TASK INSTRUCTIONS → Locate each line below that includes "slope" and reproduce it.

Object transformation records
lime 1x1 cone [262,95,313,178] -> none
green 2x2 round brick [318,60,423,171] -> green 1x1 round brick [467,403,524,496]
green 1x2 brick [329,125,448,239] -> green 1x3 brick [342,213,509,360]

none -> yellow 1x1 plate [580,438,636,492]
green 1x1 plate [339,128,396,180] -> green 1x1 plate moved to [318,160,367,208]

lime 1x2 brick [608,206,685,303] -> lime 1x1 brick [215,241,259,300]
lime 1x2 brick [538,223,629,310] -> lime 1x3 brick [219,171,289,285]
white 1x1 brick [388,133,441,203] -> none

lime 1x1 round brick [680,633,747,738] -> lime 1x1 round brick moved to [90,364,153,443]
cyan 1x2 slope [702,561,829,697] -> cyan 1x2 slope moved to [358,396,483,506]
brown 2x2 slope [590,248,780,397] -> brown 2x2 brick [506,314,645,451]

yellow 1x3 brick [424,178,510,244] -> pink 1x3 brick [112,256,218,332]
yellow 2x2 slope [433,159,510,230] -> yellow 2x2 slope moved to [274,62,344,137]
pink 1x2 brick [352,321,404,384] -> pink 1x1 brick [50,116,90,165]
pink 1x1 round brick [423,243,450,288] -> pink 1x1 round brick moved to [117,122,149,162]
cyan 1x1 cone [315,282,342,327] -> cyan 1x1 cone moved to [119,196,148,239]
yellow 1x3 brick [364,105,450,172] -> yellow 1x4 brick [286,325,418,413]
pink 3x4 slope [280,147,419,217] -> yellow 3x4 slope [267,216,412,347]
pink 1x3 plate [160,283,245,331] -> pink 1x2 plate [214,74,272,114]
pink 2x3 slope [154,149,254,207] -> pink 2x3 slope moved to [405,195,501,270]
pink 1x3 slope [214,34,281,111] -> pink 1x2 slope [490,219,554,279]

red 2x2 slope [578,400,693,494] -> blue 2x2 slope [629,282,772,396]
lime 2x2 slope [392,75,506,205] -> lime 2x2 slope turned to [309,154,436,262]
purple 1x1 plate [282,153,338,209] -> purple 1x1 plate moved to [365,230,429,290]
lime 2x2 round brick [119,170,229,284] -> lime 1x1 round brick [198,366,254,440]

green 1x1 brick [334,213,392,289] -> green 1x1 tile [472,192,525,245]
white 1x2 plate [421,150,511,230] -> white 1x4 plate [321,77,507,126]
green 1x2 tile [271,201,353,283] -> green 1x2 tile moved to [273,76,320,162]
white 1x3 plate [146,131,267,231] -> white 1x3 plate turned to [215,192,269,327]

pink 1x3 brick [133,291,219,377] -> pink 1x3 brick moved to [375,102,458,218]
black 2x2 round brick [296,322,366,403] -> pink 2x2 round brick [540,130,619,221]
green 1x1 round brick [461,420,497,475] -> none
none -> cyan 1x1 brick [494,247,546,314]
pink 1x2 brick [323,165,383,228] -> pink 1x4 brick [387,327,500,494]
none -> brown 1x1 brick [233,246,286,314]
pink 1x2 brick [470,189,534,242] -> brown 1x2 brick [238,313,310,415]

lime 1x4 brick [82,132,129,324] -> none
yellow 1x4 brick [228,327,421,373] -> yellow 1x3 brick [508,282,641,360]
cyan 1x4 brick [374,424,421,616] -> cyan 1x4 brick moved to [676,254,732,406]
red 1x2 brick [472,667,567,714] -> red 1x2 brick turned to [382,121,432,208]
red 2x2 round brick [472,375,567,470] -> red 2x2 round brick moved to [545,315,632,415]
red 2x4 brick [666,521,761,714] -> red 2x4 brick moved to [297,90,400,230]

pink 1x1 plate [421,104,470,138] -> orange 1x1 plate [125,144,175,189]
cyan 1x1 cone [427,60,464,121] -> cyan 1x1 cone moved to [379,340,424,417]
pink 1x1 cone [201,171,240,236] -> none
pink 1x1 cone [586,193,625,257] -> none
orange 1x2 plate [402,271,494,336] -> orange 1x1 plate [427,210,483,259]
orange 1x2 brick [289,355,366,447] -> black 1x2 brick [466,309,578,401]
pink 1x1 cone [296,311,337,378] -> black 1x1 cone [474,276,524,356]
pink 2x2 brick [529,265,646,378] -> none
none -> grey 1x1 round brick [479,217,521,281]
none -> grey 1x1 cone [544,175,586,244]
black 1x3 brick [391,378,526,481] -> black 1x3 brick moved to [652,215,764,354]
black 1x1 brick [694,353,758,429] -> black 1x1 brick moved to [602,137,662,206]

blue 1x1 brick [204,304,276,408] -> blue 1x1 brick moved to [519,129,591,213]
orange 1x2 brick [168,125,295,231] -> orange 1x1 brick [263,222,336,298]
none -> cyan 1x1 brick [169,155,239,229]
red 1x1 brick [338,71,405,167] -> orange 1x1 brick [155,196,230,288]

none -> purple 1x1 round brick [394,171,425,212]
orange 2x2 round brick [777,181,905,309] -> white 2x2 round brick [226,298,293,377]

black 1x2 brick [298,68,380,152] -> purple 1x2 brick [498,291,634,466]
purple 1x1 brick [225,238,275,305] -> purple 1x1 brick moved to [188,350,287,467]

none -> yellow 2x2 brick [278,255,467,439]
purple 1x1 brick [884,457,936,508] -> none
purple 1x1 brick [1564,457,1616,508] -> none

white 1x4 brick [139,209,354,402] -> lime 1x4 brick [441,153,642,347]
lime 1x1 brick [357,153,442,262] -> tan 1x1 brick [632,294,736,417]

ANSWER SPACE →
cyan 1x2 slope [702,561,829,697] -> cyan 1x2 slope moved to [358,396,483,506]
brown 2x2 slope [590,248,780,397] -> brown 2x2 brick [506,314,645,451]
yellow 2x2 slope [433,159,510,230] -> yellow 2x2 slope moved to [274,62,344,137]
pink 3x4 slope [280,147,419,217] -> yellow 3x4 slope [267,216,412,347]
pink 2x3 slope [154,149,254,207] -> pink 2x3 slope moved to [405,195,501,270]
pink 1x3 slope [214,34,281,111] -> pink 1x2 slope [490,219,554,279]
red 2x2 slope [578,400,693,494] -> blue 2x2 slope [629,282,772,396]
lime 2x2 slope [392,75,506,205] -> lime 2x2 slope turned to [309,154,436,262]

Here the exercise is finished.